WORK TO COMPLETE: Starting at the line that contains "green round brick J1", restate each line word for word through the final line of the data, keeping both ends.

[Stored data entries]
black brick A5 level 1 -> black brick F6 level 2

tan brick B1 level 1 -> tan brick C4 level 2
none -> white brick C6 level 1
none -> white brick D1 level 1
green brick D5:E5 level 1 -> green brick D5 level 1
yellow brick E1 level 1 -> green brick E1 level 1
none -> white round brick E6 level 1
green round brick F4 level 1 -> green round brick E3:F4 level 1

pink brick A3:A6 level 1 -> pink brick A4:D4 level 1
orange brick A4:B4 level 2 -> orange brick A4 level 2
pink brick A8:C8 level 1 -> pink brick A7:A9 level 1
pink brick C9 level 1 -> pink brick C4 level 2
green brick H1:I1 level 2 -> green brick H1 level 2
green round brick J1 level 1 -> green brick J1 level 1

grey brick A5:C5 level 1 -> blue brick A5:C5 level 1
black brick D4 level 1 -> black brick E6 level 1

RESULT OF THIS EXERCISE:
green round brick J1 level 1 -> green brick J1 level 1

grey brick A5:C5 level 1 -> blue brick A5:C5 level 1
black brick D4 level 1 -> black brick E6 level 1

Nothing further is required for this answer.